### REQUIREMENT:
Return the listing that follows exactly, with no pictures included.

### DATA SHOWN:
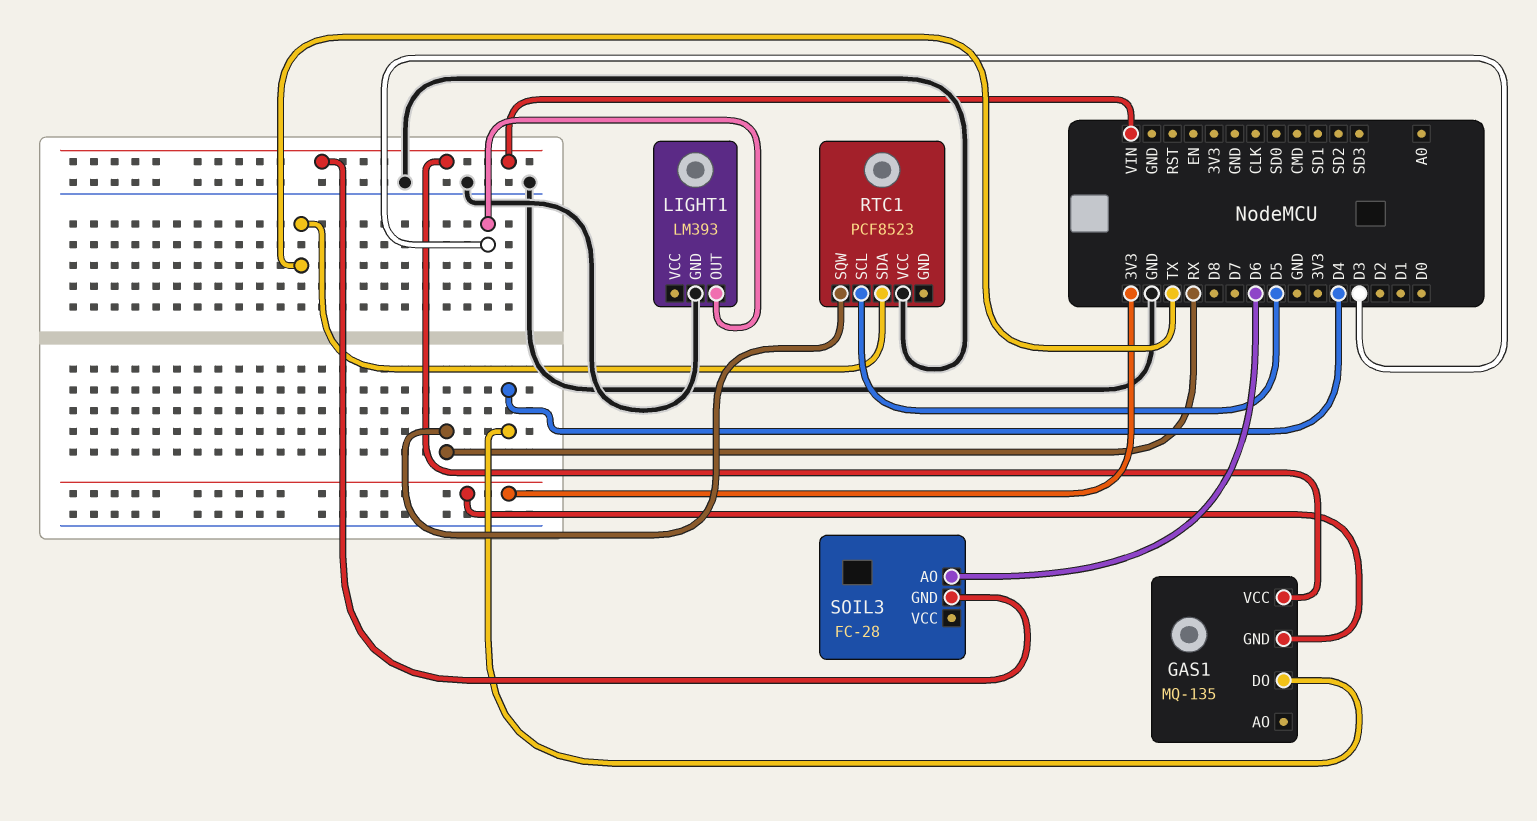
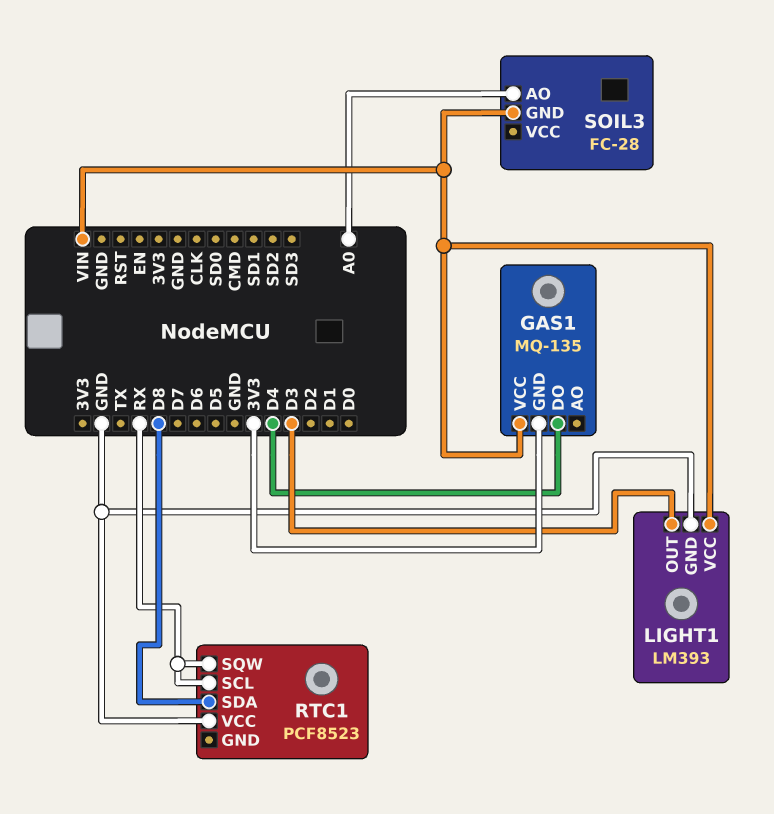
LIGHT1 pin VCC: none -> VIN
RTC1 pin SCL: D5 -> RX
RTC1 pin SDA: TX -> D8
SOIL3 pin AO: D6 -> A0

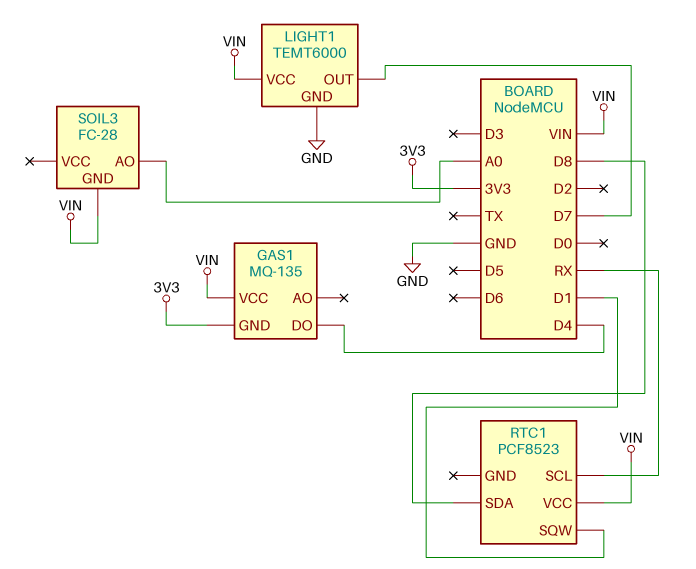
LIGHT1: LM393 -> TEMT6000
LIGHT1 pin OUT: D3 -> D7
RTC1 pin SQW: RX -> D1
RTC1 pin VCC: GND -> VIN

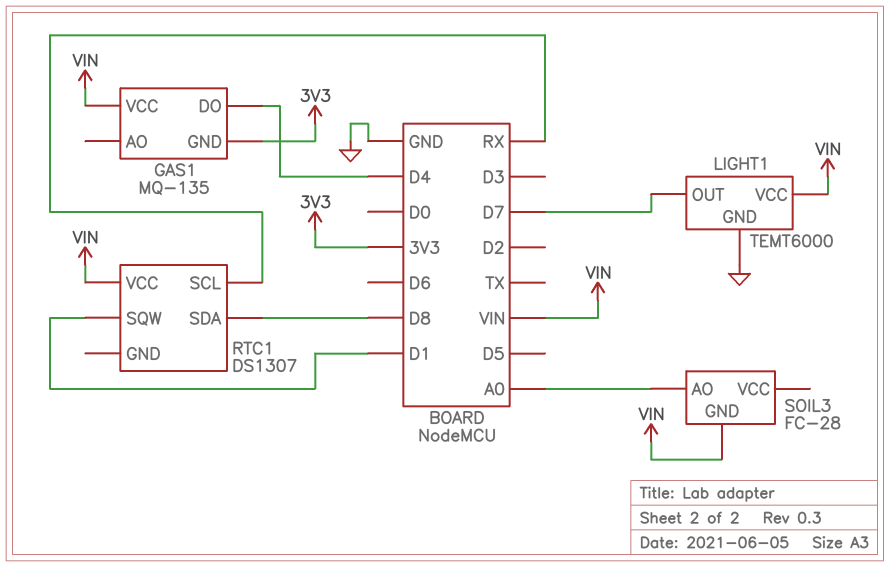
RTC1: PCF8523 -> DS1307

### SOLVED PROBLEM:
LIGHT1 pin VCC: none -> VIN
RTC1 pin SCL: D5 -> RX
RTC1 pin SDA: TX -> D8
SOIL3 pin AO: D6 -> A0

LIGHT1: LM393 -> TEMT6000
LIGHT1 pin OUT: D3 -> D7
RTC1 pin SQW: RX -> D1
RTC1 pin VCC: GND -> VIN

RTC1: PCF8523 -> DS1307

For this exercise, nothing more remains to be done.